*ASSIGNMENT*: Report each line of the data that has "plate" somewhere in it.

Source records
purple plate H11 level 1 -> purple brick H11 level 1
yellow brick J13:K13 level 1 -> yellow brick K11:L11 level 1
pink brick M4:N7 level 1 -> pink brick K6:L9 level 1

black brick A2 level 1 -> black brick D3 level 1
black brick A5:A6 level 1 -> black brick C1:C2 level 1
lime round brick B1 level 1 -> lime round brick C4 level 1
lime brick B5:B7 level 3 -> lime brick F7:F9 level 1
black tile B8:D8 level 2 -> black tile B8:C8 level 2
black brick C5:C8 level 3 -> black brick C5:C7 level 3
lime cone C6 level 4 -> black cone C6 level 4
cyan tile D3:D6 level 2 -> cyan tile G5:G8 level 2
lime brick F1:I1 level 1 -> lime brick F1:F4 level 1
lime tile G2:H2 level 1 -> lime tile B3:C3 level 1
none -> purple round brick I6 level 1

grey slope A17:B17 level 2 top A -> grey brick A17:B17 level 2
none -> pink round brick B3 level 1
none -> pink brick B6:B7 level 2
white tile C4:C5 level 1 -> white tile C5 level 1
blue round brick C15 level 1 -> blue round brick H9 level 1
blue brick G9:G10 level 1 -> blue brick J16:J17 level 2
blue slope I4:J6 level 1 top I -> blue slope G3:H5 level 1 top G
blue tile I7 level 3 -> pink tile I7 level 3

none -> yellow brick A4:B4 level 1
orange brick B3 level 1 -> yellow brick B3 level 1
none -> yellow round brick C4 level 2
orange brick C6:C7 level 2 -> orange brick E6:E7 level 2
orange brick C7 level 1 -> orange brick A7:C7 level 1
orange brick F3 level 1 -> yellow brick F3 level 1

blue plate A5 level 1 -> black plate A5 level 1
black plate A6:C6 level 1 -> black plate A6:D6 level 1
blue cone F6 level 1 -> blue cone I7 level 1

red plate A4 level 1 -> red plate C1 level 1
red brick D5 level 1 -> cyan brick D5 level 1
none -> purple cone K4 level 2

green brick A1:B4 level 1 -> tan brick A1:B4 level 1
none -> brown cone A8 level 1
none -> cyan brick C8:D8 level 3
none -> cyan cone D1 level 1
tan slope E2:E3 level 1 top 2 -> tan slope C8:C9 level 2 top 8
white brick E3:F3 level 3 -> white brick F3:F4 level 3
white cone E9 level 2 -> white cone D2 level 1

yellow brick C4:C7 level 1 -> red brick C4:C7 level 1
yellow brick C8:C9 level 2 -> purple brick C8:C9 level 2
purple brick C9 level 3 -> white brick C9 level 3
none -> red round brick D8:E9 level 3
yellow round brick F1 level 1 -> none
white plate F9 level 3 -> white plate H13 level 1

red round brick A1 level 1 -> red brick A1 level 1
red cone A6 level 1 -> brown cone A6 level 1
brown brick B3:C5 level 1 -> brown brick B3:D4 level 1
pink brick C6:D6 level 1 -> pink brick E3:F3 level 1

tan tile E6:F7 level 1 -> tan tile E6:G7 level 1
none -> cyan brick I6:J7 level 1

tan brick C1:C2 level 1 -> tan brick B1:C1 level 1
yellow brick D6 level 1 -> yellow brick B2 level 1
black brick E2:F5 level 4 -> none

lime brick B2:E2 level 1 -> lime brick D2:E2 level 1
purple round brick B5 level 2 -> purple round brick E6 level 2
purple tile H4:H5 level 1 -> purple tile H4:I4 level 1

*RESPONSE TO THIS TASK*:
purple plate H11 level 1 -> purple brick H11 level 1
blue plate A5 level 1 -> black plate A5 level 1
black plate A6:C6 level 1 -> black plate A6:D6 level 1
red plate A4 level 1 -> red plate C1 level 1
white plate F9 level 3 -> white plate H13 level 1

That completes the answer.